[Stored dataset items]

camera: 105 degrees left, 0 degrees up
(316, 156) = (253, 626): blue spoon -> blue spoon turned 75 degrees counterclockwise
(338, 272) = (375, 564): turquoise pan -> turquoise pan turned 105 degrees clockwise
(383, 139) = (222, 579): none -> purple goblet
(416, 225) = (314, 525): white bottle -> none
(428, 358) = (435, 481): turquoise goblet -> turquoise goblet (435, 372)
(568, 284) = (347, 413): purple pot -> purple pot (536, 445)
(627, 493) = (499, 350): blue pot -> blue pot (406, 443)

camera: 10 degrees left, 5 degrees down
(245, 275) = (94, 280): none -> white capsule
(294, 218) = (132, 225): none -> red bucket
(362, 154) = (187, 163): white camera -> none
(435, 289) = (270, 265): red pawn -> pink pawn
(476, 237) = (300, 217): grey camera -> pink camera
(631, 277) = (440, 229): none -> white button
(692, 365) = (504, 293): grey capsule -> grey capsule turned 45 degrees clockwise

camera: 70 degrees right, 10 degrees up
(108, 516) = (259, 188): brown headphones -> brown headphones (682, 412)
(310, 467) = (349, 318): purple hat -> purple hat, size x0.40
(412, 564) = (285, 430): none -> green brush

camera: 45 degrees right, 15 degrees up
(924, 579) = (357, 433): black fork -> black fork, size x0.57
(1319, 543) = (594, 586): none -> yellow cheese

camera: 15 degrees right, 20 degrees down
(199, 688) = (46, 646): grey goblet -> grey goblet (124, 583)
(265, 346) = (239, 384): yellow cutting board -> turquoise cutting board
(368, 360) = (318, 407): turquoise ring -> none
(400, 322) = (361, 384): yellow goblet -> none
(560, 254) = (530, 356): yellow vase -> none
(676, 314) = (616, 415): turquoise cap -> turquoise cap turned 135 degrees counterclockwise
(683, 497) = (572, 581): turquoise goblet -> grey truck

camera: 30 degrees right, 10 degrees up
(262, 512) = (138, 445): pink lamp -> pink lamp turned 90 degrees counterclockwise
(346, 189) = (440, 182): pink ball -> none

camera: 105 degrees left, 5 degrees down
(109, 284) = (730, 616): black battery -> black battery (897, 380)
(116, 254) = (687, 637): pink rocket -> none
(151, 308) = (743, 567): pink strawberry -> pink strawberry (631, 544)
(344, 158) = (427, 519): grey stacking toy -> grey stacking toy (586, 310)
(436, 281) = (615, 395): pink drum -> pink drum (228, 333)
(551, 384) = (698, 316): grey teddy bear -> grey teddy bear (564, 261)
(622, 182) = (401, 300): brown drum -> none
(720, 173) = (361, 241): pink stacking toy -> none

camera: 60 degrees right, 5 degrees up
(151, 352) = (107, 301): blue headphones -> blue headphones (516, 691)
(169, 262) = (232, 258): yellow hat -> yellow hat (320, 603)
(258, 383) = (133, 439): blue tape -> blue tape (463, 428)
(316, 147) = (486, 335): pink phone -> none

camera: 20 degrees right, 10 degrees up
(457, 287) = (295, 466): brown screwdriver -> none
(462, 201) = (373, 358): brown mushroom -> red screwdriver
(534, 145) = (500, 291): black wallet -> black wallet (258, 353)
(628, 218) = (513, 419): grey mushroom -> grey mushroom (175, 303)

**Exercise**
Each entry above is to be quoted exactly.

**Response to the task**
camera: 105 degrees left, 0 degrees up
(316, 156) = (253, 626): blue spoon -> blue spoon turned 75 degrees counterclockwise
(338, 272) = (375, 564): turquoise pan -> turquoise pan turned 105 degrees clockwise
(383, 139) = (222, 579): none -> purple goblet
(416, 225) = (314, 525): white bottle -> none
(428, 358) = (435, 481): turquoise goblet -> turquoise goblet (435, 372)
(568, 284) = (347, 413): purple pot -> purple pot (536, 445)
(627, 493) = (499, 350): blue pot -> blue pot (406, 443)

camera: 10 degrees left, 5 degrees down
(245, 275) = (94, 280): none -> white capsule
(294, 218) = (132, 225): none -> red bucket
(362, 154) = (187, 163): white camera -> none
(435, 289) = (270, 265): red pawn -> pink pawn
(476, 237) = (300, 217): grey camera -> pink camera
(631, 277) = (440, 229): none -> white button
(692, 365) = (504, 293): grey capsule -> grey capsule turned 45 degrees clockwise

camera: 70 degrees right, 10 degrees up
(108, 516) = (259, 188): brown headphones -> brown headphones (682, 412)
(310, 467) = (349, 318): purple hat -> purple hat, size x0.40
(412, 564) = (285, 430): none -> green brush

camera: 45 degrees right, 15 degrees up
(924, 579) = (357, 433): black fork -> black fork, size x0.57
(1319, 543) = (594, 586): none -> yellow cheese

camera: 15 degrees right, 20 degrees down
(199, 688) = (46, 646): grey goblet -> grey goblet (124, 583)
(265, 346) = (239, 384): yellow cutting board -> turquoise cutting board
(368, 360) = (318, 407): turquoise ring -> none
(400, 322) = (361, 384): yellow goblet -> none
(560, 254) = (530, 356): yellow vase -> none
(676, 314) = (616, 415): turquoise cap -> turquoise cap turned 135 degrees counterclockwise
(683, 497) = (572, 581): turquoise goblet -> grey truck

camera: 30 degrees right, 10 degrees up
(262, 512) = (138, 445): pink lamp -> pink lamp turned 90 degrees counterclockwise
(346, 189) = (440, 182): pink ball -> none

camera: 105 degrees left, 5 degrees down
(109, 284) = (730, 616): black battery -> black battery (897, 380)
(116, 254) = (687, 637): pink rocket -> none
(151, 308) = (743, 567): pink strawberry -> pink strawberry (631, 544)
(344, 158) = (427, 519): grey stacking toy -> grey stacking toy (586, 310)
(436, 281) = (615, 395): pink drum -> pink drum (228, 333)
(551, 384) = (698, 316): grey teddy bear -> grey teddy bear (564, 261)
(622, 182) = (401, 300): brown drum -> none
(720, 173) = (361, 241): pink stacking toy -> none

camera: 60 degrees right, 5 degrees up
(151, 352) = (107, 301): blue headphones -> blue headphones (516, 691)
(169, 262) = (232, 258): yellow hat -> yellow hat (320, 603)
(258, 383) = (133, 439): blue tape -> blue tape (463, 428)
(316, 147) = (486, 335): pink phone -> none

camera: 20 degrees right, 10 degrees up
(457, 287) = (295, 466): brown screwdriver -> none
(462, 201) = (373, 358): brown mushroom -> red screwdriver
(534, 145) = (500, 291): black wallet -> black wallet (258, 353)
(628, 218) = (513, 419): grey mushroom -> grey mushroom (175, 303)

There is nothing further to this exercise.